__GOAL OF THE EXERCISE__. The reply should be an exact repeat of the listing, with no pictures in it.

__COLLECTED DATA__.
◇ ◇ ◇ ◇
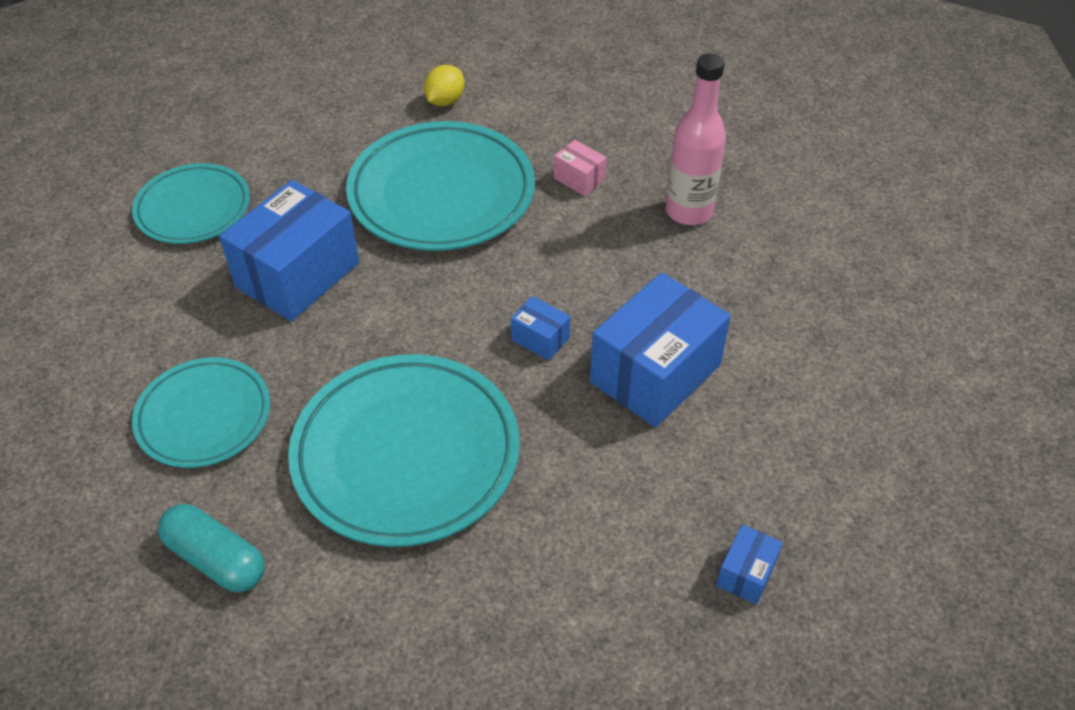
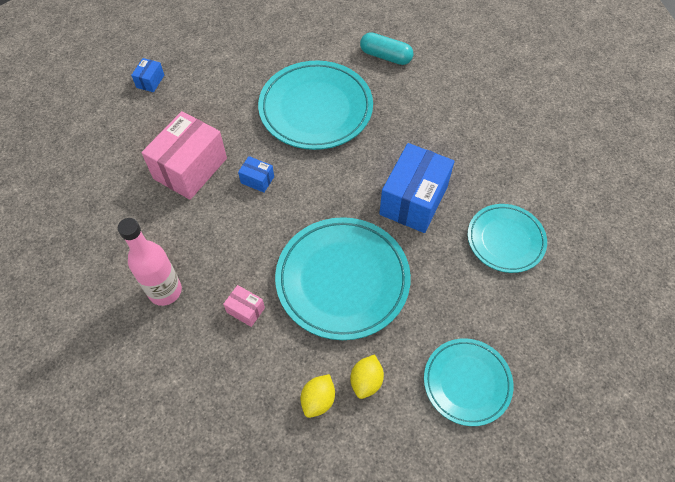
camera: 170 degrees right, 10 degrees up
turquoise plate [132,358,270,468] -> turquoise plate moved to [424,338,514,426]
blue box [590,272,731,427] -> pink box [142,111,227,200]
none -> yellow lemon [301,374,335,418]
◇ ◇ ◇ ◇
__PROBLEM SOLUTION__.
camera: 170 degrees right, 10 degrees up
turquoise plate [132,358,270,468] -> turquoise plate moved to [424,338,514,426]
blue box [590,272,731,427] -> pink box [142,111,227,200]
none -> yellow lemon [301,374,335,418]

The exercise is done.